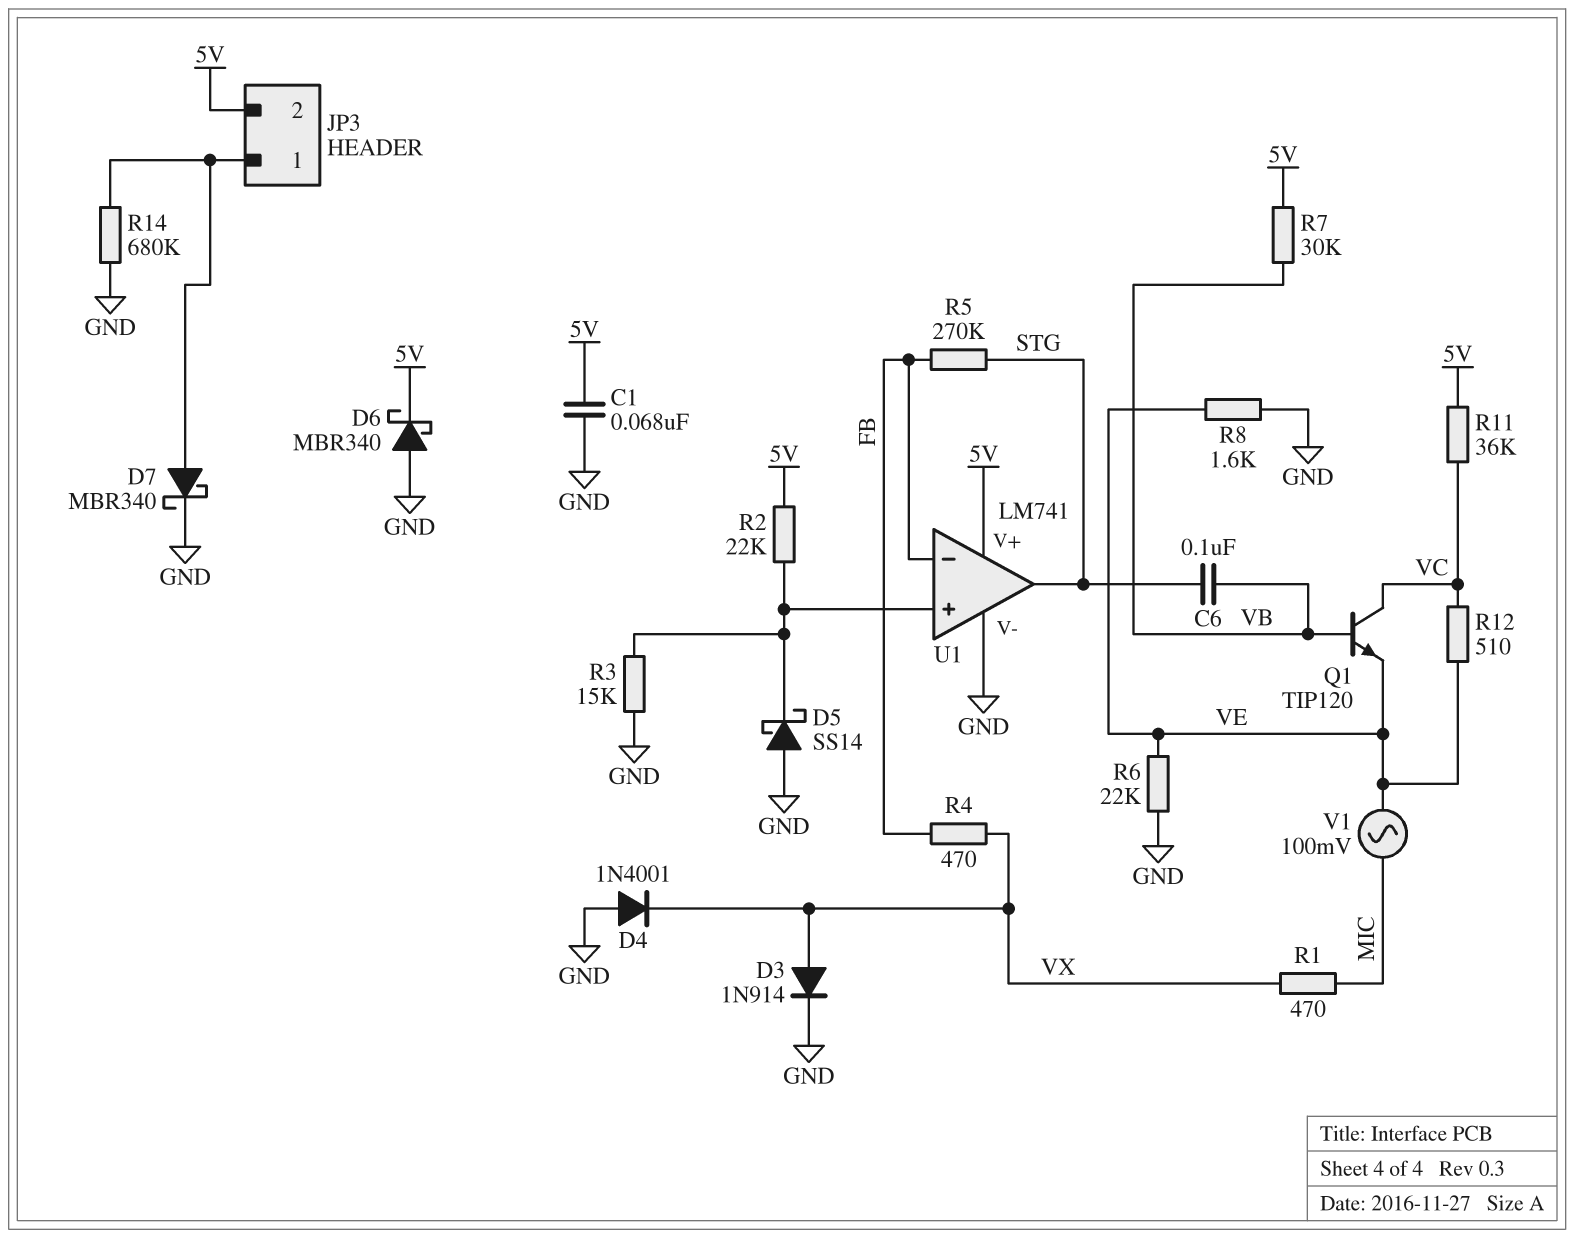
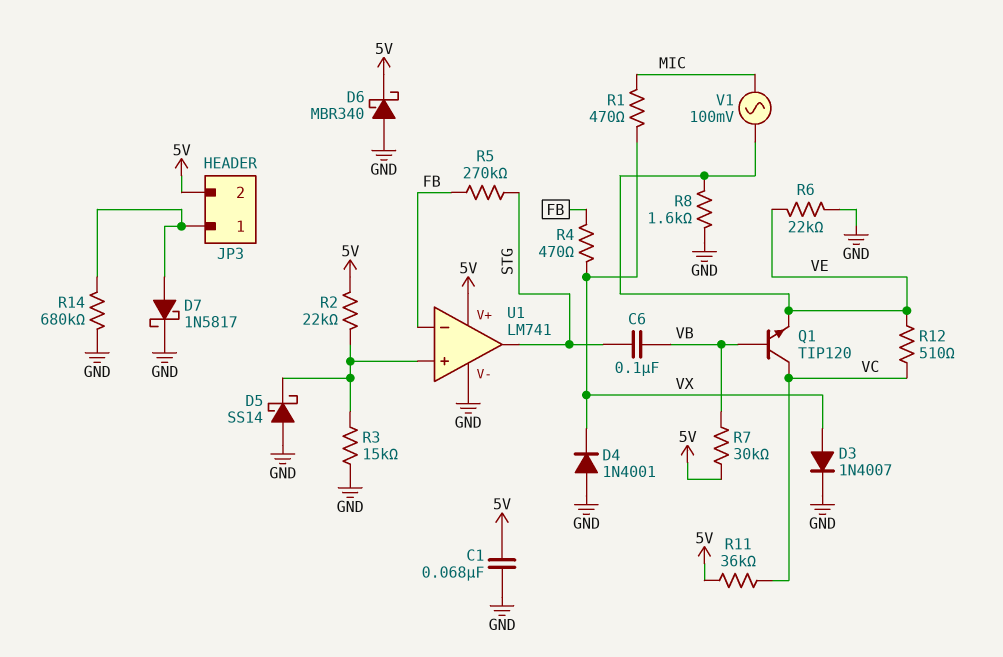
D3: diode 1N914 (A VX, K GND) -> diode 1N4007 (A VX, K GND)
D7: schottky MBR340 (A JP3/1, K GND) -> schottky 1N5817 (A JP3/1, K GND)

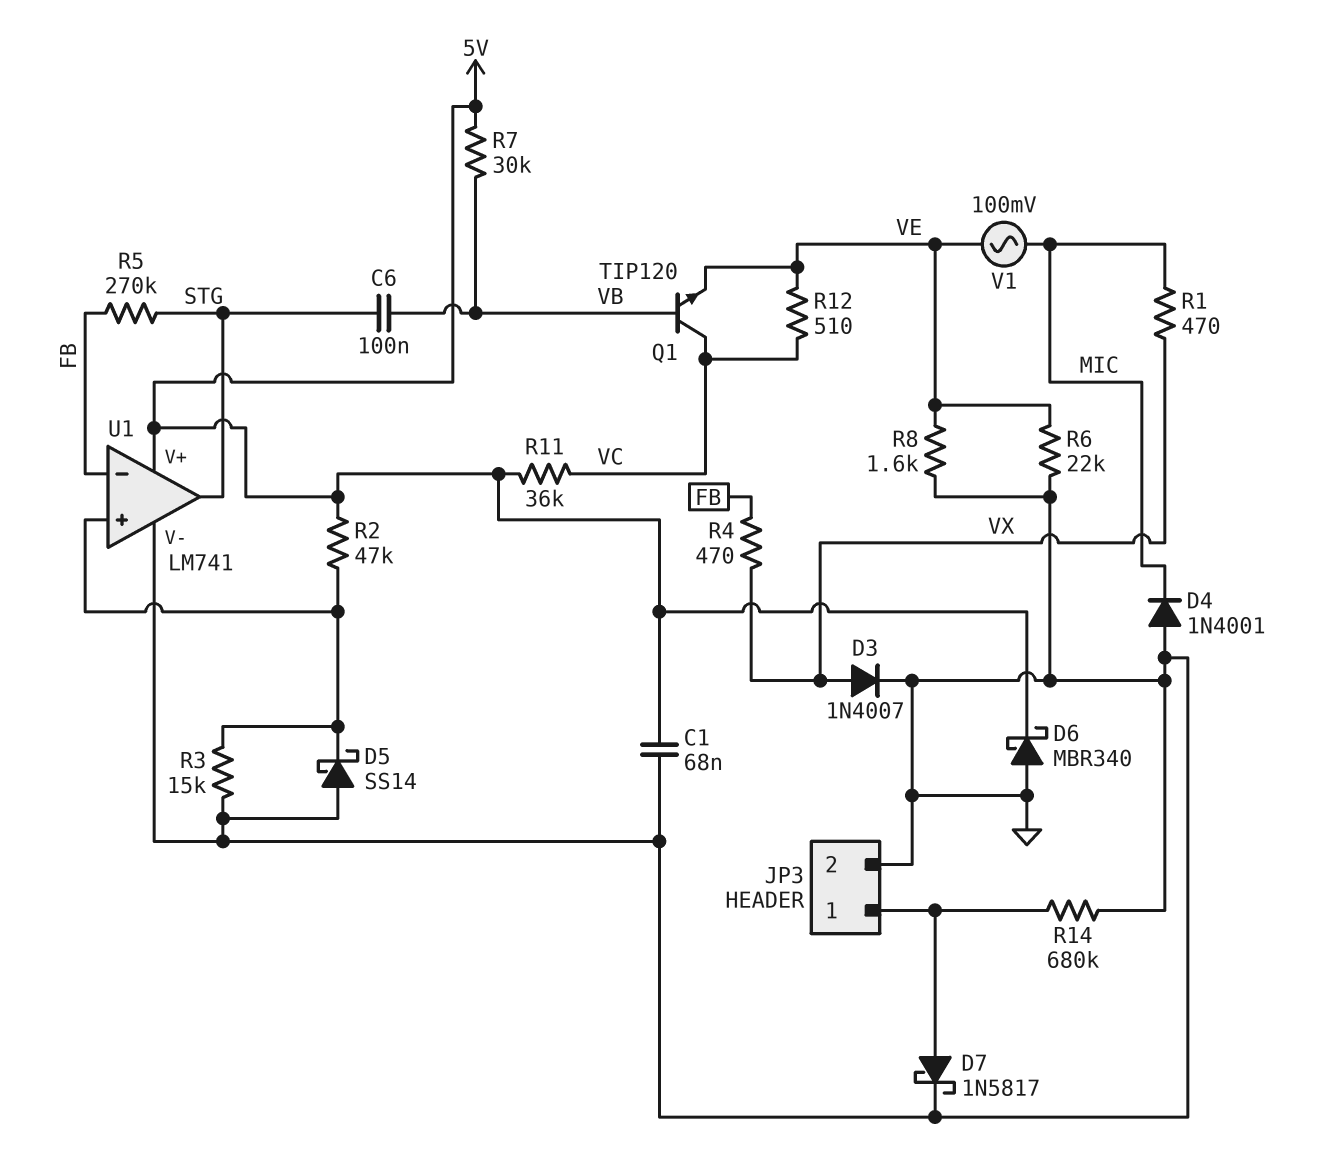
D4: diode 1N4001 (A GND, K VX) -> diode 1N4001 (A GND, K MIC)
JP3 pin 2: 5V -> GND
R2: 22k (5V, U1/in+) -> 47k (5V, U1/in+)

EXERCISE OBJECTIVE:
Find the word "diode" in the entries, then copy out every line that has it.

RESPONSE:
D3: diode 1N914 (A VX, K GND) -> diode 1N4007 (A VX, K GND)
D4: diode 1N4001 (A GND, K VX) -> diode 1N4001 (A GND, K MIC)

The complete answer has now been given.